__GOAL OF THE EXERCISE__: Please set down exactly the lines of the listing below from the line containing "none -> tan plate E7:E8 level 1" through the line containing "none -> pink brick B9:D9 level 1", both lines included, leaving out all other lines.
....................
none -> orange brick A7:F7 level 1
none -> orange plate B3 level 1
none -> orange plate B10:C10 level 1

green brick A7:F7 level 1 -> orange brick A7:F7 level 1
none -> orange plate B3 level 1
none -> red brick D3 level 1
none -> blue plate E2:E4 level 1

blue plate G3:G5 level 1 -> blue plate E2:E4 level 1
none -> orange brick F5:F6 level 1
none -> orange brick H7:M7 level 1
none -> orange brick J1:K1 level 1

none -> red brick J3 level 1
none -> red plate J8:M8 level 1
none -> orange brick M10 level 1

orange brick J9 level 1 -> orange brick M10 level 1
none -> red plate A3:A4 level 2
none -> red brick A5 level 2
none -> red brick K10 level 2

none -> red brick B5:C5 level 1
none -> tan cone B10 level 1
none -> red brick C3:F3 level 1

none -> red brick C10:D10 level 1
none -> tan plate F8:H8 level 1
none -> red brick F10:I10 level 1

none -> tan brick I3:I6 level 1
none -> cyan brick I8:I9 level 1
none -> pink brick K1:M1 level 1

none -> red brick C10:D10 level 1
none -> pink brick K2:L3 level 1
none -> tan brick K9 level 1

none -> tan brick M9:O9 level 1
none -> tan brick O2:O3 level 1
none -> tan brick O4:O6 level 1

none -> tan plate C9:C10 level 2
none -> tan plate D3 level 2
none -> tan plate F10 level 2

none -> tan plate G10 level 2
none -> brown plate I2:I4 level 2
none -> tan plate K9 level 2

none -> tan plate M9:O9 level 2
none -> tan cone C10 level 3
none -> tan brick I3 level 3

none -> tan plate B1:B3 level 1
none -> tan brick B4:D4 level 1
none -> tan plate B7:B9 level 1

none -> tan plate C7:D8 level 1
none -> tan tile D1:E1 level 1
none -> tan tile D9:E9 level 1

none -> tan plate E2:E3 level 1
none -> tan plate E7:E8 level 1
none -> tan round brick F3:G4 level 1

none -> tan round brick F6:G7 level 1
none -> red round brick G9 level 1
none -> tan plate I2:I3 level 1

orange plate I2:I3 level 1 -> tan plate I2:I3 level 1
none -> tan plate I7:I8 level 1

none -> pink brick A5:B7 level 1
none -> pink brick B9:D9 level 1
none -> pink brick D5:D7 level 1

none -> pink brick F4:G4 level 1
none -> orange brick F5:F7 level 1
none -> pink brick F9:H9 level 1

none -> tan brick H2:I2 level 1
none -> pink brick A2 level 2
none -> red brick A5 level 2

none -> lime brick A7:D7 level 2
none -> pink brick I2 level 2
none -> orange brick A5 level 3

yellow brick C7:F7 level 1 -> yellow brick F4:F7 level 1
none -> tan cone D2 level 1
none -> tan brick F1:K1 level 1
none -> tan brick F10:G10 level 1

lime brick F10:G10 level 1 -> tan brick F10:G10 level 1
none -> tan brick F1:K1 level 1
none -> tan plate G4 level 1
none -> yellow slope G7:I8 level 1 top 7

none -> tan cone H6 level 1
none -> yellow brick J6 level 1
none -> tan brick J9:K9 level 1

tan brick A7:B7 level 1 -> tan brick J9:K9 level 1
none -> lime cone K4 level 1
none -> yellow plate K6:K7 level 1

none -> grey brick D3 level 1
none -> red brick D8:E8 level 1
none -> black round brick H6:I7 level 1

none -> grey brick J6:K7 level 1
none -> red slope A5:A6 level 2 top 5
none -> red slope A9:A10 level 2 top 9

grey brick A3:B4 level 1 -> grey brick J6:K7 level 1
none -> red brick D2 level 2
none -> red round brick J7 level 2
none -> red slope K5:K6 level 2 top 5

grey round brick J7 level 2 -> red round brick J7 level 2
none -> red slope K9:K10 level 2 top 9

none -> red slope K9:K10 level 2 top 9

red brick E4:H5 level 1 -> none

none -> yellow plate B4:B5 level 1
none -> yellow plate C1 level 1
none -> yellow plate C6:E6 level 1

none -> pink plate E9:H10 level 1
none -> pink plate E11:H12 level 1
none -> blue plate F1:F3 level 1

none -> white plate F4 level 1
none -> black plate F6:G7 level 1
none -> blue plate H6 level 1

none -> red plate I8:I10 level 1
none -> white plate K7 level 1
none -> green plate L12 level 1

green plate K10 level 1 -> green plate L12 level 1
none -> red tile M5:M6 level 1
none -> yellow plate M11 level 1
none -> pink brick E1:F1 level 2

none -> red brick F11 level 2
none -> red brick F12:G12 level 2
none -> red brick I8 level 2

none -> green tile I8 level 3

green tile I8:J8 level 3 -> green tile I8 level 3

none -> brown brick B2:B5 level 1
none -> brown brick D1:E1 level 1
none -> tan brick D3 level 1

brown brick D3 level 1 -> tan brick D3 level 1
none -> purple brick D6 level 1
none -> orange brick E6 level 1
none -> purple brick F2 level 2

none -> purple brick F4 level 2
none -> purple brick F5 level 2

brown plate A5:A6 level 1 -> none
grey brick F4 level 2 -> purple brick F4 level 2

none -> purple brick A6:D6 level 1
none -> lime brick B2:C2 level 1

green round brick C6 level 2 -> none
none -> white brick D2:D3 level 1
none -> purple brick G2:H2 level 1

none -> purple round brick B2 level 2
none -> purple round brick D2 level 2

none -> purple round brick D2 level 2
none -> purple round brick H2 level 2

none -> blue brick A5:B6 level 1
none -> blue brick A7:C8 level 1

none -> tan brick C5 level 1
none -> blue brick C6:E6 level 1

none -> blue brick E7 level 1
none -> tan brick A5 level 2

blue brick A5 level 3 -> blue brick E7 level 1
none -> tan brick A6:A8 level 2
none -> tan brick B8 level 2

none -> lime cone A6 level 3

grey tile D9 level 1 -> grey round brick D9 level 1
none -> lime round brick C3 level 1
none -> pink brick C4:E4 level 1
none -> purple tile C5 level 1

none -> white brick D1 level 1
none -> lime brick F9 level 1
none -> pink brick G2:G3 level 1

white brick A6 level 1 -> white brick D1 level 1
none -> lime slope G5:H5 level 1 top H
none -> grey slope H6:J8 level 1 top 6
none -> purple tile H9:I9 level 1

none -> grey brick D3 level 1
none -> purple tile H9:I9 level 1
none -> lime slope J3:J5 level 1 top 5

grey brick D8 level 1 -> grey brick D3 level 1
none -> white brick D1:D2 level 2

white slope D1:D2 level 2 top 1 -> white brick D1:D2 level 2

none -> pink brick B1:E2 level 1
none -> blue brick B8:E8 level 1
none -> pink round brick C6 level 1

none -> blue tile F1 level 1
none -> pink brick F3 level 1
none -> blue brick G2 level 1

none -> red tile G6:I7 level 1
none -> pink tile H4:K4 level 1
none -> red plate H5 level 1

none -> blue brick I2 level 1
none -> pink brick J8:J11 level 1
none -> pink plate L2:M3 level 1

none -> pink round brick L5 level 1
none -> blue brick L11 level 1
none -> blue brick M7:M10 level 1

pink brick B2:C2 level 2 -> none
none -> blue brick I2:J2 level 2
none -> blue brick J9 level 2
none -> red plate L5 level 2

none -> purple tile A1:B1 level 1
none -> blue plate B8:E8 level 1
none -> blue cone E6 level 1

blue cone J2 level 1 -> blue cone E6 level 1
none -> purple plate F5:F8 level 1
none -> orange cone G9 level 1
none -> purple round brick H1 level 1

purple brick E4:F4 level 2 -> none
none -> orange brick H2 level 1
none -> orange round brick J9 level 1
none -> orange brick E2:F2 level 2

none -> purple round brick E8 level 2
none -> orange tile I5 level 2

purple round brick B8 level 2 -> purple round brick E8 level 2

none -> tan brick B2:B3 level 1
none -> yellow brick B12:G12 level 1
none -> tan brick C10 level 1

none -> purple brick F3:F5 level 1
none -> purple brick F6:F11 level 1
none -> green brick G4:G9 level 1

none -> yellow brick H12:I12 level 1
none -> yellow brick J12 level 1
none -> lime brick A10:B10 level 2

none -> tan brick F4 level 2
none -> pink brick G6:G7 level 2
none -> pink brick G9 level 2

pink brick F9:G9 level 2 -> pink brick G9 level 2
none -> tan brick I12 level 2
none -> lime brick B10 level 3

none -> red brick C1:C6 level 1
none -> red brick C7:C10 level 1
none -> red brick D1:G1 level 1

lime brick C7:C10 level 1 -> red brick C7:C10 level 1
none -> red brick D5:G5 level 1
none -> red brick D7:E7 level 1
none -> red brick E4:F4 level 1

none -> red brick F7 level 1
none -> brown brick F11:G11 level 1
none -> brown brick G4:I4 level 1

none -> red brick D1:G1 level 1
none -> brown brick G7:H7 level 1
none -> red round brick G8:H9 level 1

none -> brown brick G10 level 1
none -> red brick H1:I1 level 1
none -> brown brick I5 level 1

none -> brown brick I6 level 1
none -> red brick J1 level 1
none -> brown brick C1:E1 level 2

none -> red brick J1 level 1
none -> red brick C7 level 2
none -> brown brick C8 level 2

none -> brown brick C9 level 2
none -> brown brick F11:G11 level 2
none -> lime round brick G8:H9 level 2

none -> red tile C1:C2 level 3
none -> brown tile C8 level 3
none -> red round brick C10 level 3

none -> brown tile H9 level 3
....................
__EXERCISE ANSWER__:
none -> tan plate E7:E8 level 1
none -> tan round brick F3:G4 level 1

none -> tan round brick F6:G7 level 1
none -> red round brick G9 level 1
none -> tan plate I2:I3 level 1

orange plate I2:I3 level 1 -> tan plate I2:I3 level 1
none -> tan plate I7:I8 level 1

none -> pink brick A5:B7 level 1
none -> pink brick B9:D9 level 1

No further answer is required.